--- Dataset records ---

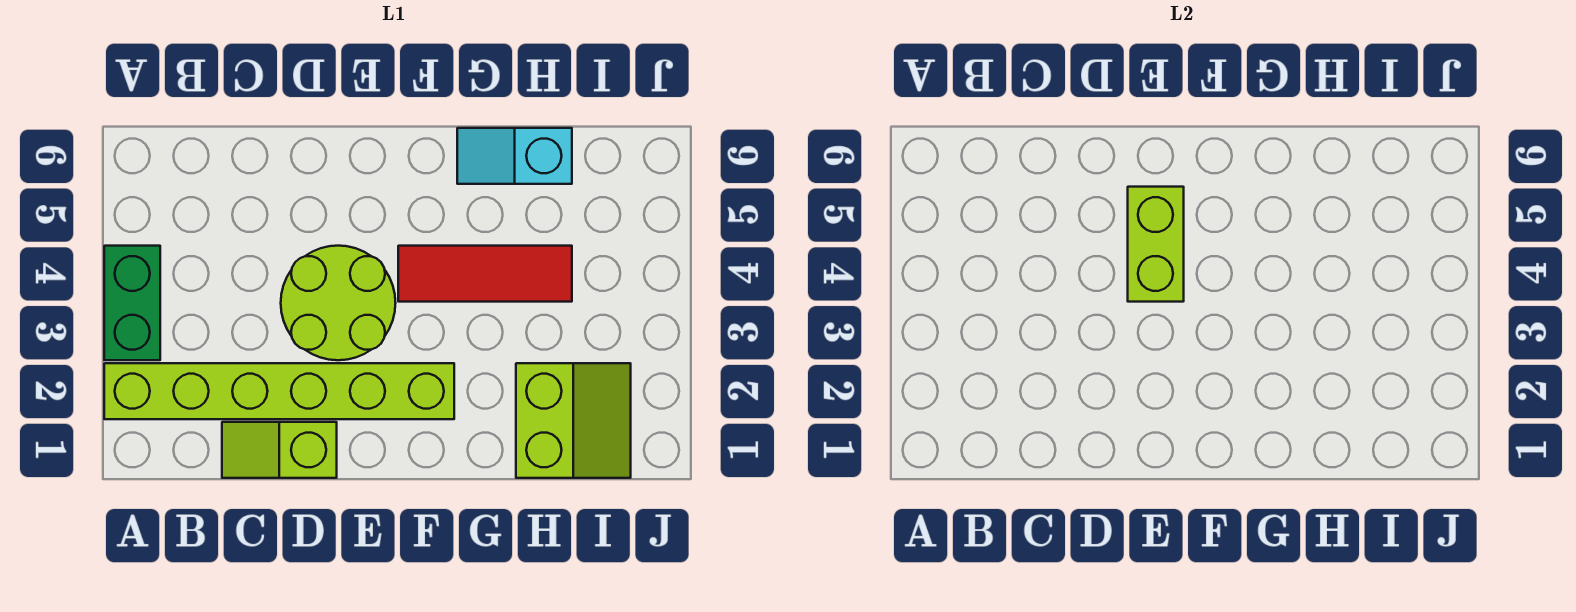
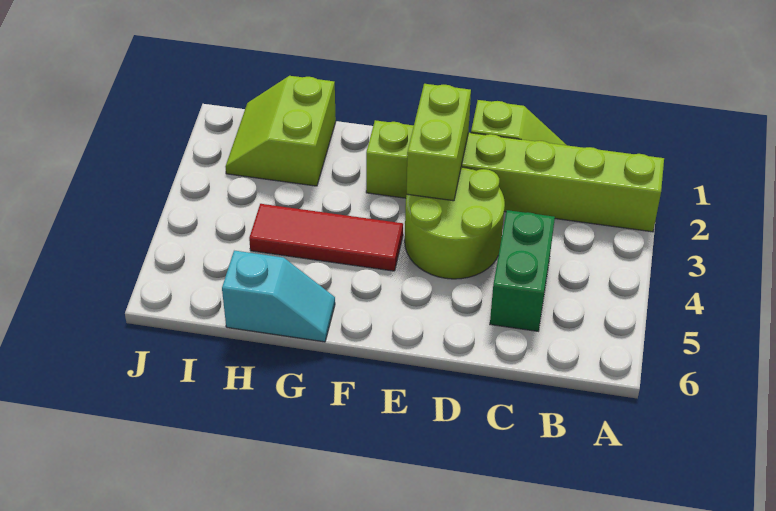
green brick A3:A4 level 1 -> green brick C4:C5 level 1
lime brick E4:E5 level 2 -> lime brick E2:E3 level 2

---
--- Dataset records ---

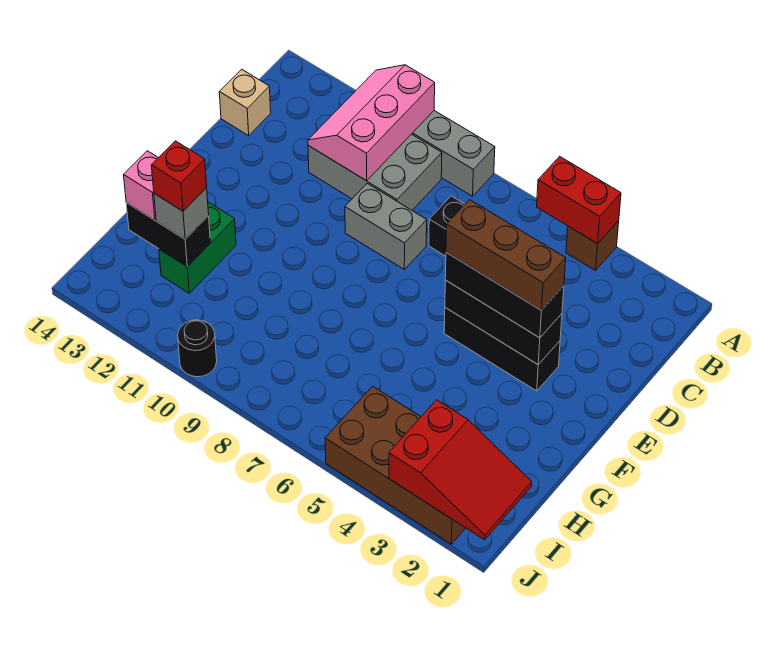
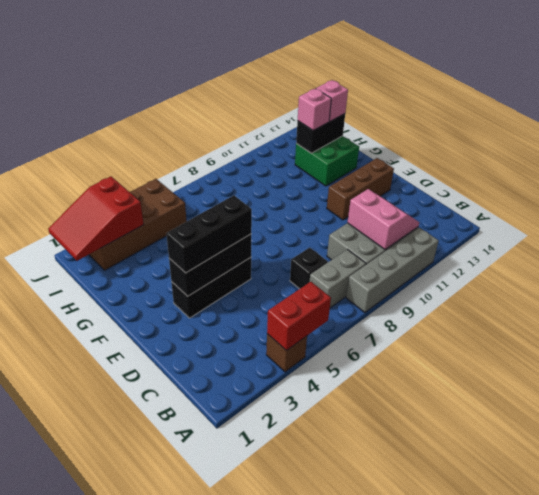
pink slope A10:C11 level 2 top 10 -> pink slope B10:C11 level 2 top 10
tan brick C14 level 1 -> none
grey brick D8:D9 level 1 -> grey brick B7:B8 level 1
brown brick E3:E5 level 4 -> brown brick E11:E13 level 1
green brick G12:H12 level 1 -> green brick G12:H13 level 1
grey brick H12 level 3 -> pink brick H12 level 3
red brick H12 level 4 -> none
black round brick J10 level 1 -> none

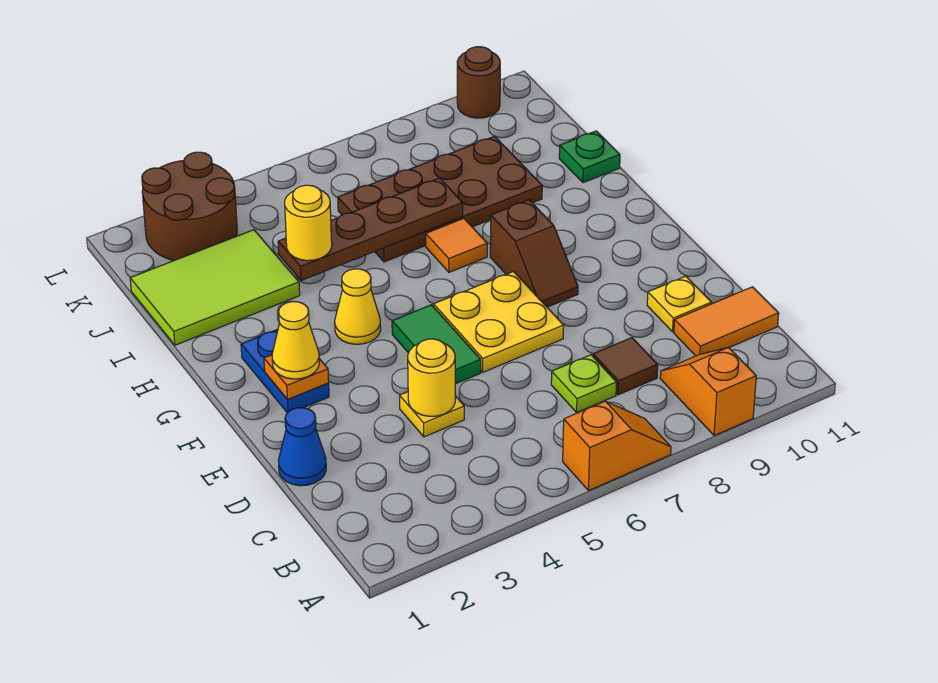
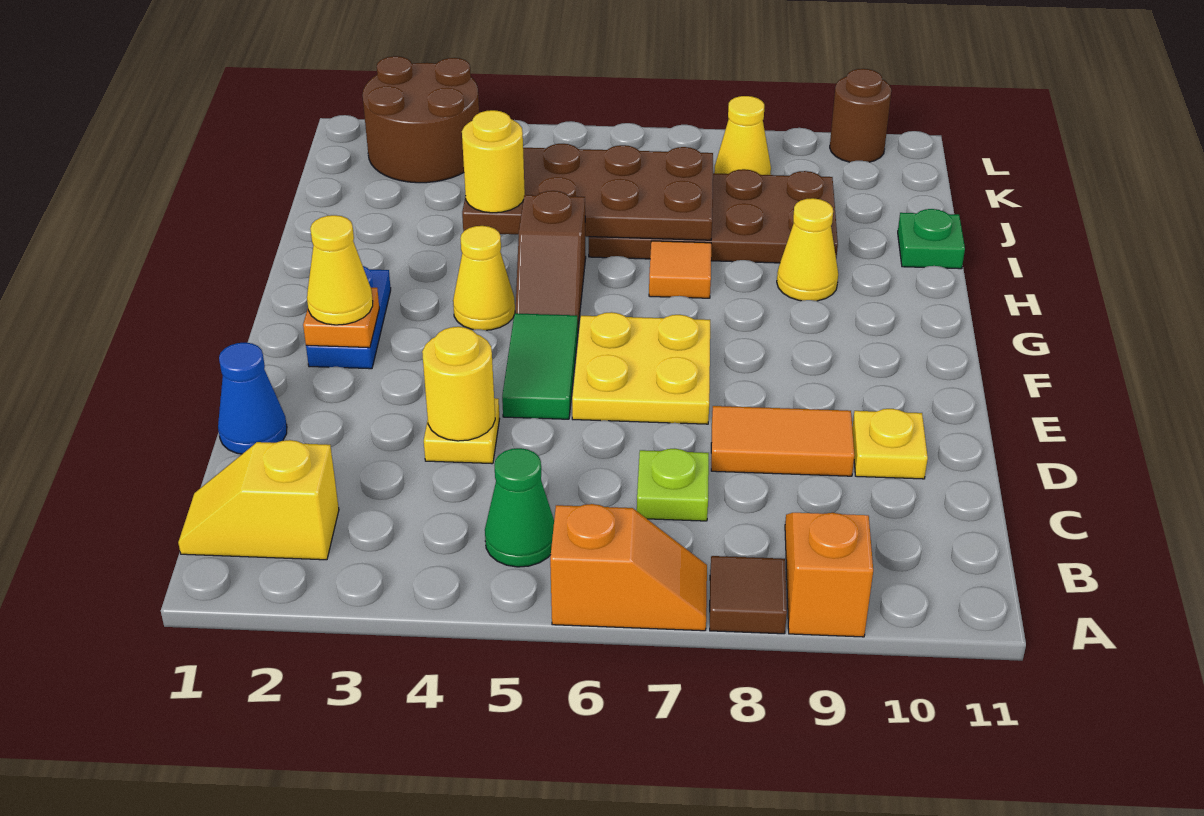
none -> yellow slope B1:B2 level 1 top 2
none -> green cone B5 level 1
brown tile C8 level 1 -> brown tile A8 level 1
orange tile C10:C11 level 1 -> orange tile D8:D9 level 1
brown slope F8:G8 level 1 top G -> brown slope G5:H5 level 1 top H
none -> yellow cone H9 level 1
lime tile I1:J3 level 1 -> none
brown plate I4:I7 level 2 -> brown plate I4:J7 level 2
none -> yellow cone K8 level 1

---
--- Dataset records ---

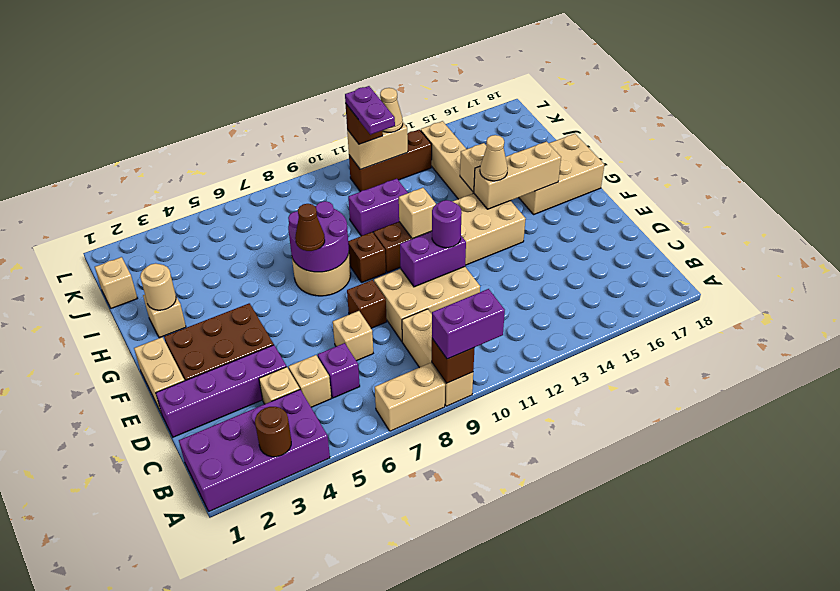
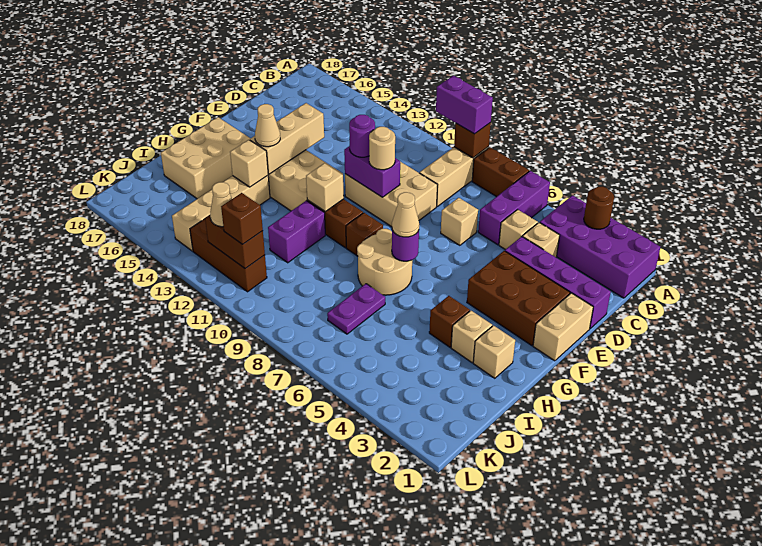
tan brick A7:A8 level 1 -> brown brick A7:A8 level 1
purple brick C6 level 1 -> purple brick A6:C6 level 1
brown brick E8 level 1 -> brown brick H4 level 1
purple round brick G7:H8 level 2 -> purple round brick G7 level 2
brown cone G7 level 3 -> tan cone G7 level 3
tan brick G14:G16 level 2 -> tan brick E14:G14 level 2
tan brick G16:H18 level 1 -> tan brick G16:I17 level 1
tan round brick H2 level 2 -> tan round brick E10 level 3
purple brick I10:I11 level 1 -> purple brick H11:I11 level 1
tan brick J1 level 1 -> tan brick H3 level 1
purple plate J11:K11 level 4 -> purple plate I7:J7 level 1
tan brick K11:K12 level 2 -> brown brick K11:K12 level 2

---

■ **Problem statement**
The required answer is the exact run of lines above starting at the line with "brown tile C8" and ending at the line with "brown plate I4:I7", with both ends present.

■ **Written response**
brown tile C8 level 1 -> brown tile A8 level 1
orange tile C10:C11 level 1 -> orange tile D8:D9 level 1
brown slope F8:G8 level 1 top G -> brown slope G5:H5 level 1 top H
none -> yellow cone H9 level 1
lime tile I1:J3 level 1 -> none
brown plate I4:I7 level 2 -> brown plate I4:J7 level 2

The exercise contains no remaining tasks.